** Input data follows **

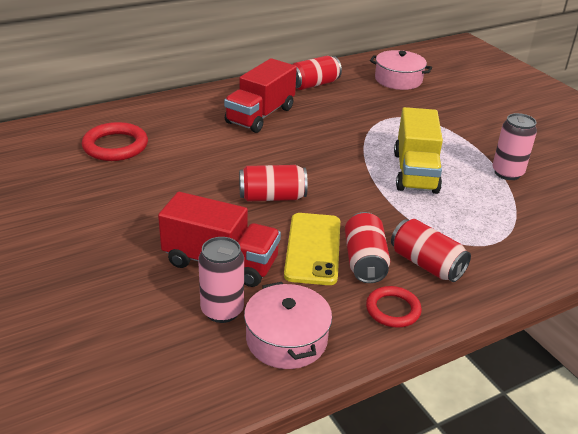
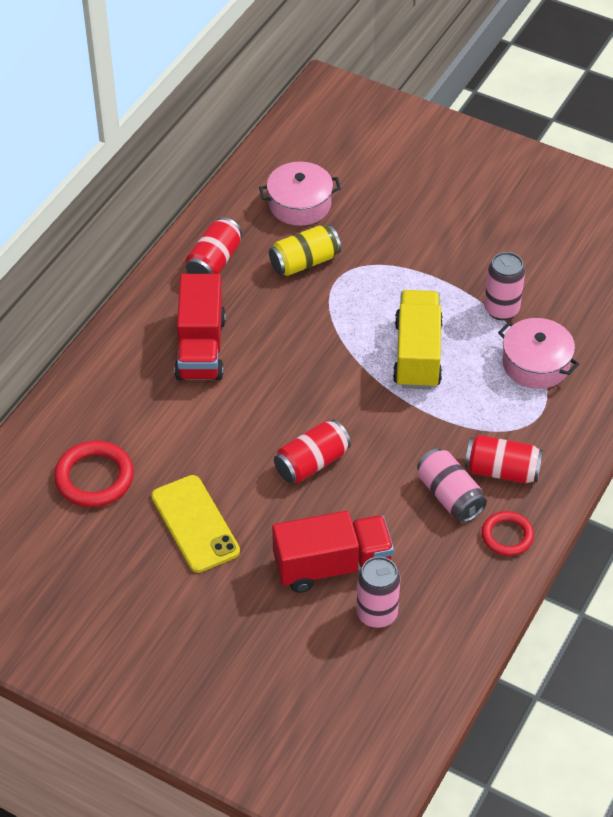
camera: 30 degrees left, 15 degrees up
(286, 339) = (448, 611): pink pot -> pink pot (535, 364)
(313, 248) = (397, 506): yellow phone -> yellow phone (195, 524)
(364, 261) = (450, 496): red can -> pink can
(375, 103) = (304, 262): none -> yellow can
(415, 172) = (417, 354): yellow truck -> yellow truck turned 150 degrees counterclockwise

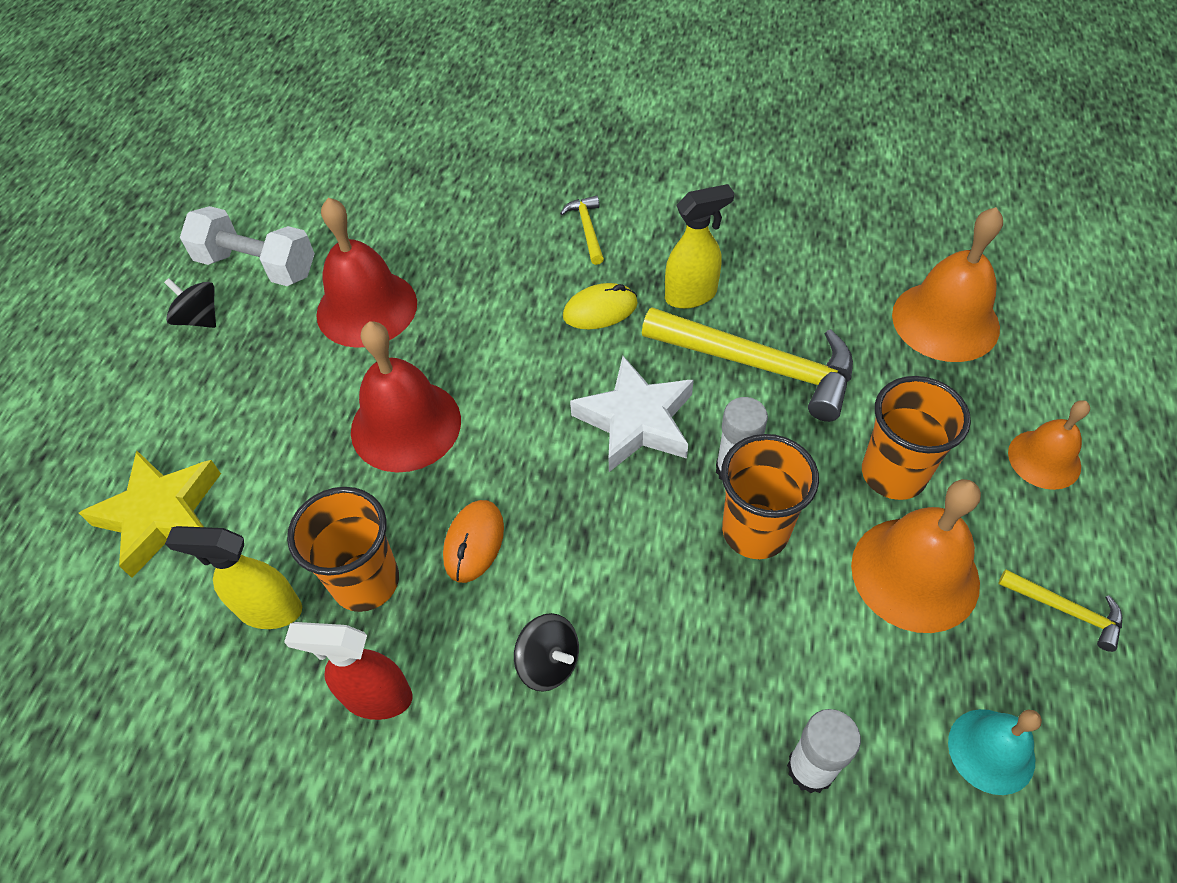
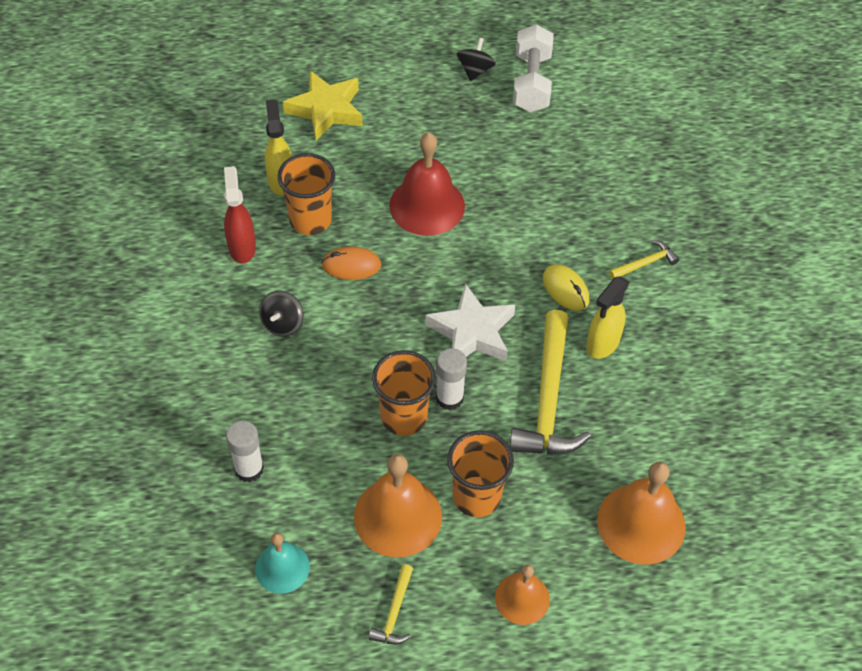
camera: 70 degrees right, 0 degrees up
(367, 308) = (516, 154): red bell -> none
(691, 295) = (602, 344): yellow spray bottle -> yellow spray bottle turned 75 degrees clockwise

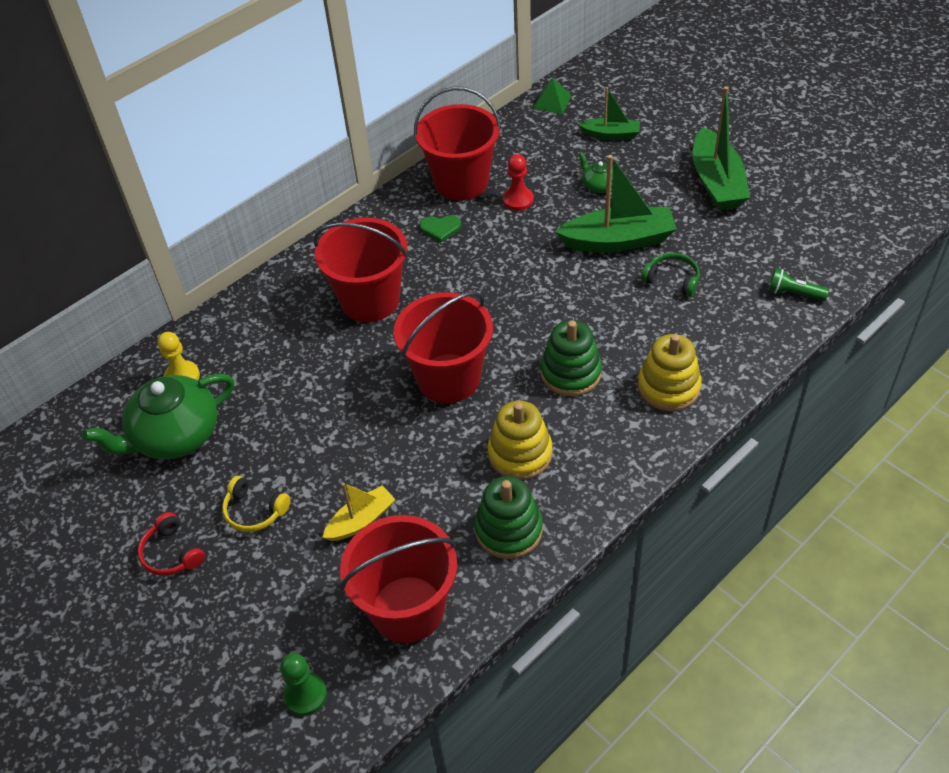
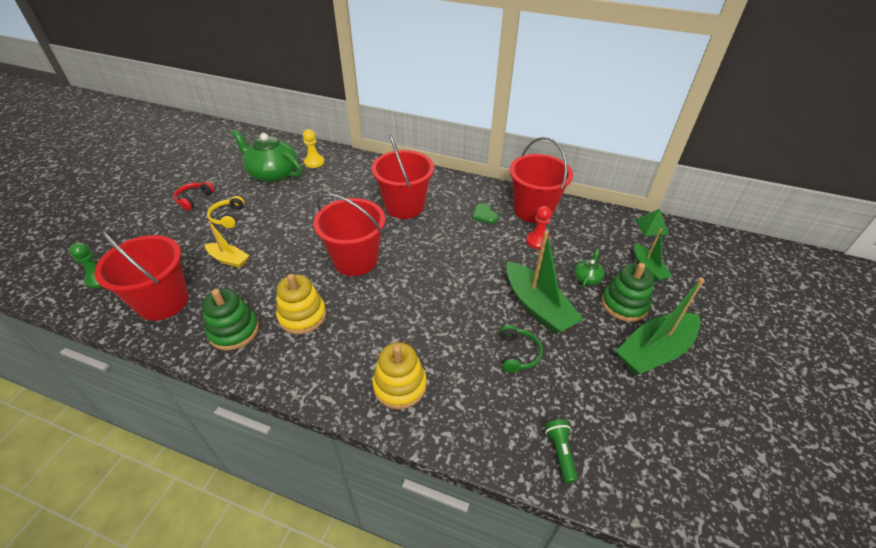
camera: 60 degrees right, 5 degrees down
(570, 373) = (388, 320): green stacking toy -> green stacking toy (624, 304)

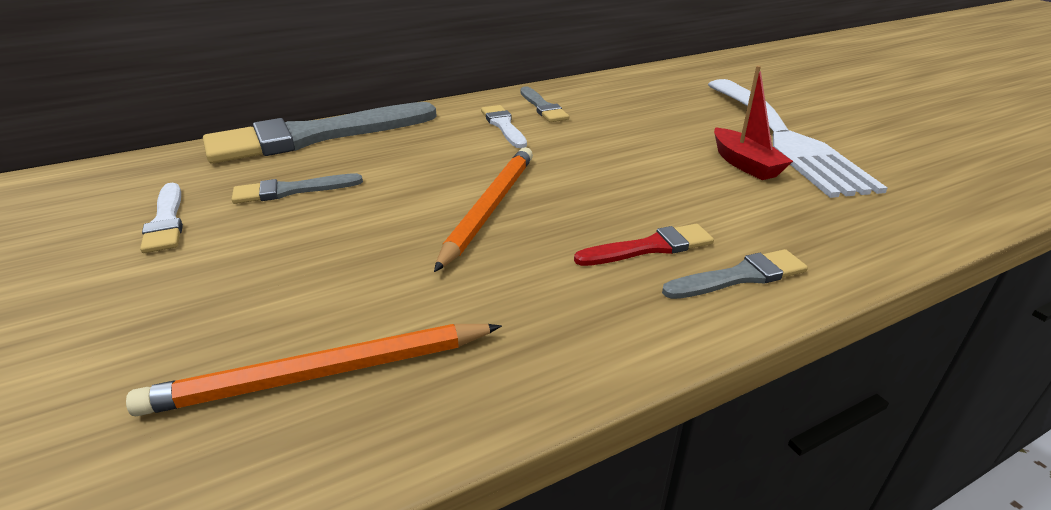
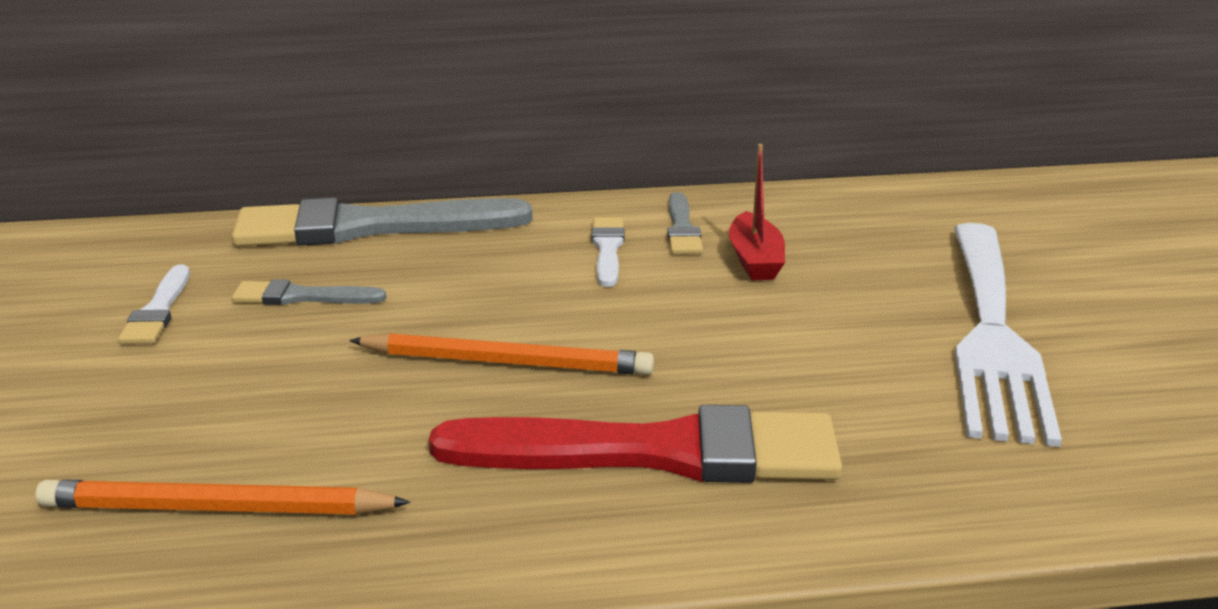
camera: 20 degrees right, 5 degrees down
(490, 208) = (506, 362): orange pencil -> orange pencil turned 60 degrees clockwise
(650, 247) = (657, 452): red brush -> red brush, size x2.18
(739, 276) = (736, 512): grey brush -> none
(745, 164) = (892, 365): red boat -> red boat (755, 260)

** End of Input data **

What the task requires = The lines to be transcribed are those from the first line of the data above through the line holding "(415, 172) = (417, 354): yellow", inclusive; copy them exactly and only, leaving out the pictures.

Reply to the task =
camera: 30 degrees left, 15 degrees up
(286, 339) = (448, 611): pink pot -> pink pot (535, 364)
(313, 248) = (397, 506): yellow phone -> yellow phone (195, 524)
(364, 261) = (450, 496): red can -> pink can
(375, 103) = (304, 262): none -> yellow can
(415, 172) = (417, 354): yellow truck -> yellow truck turned 150 degrees counterclockwise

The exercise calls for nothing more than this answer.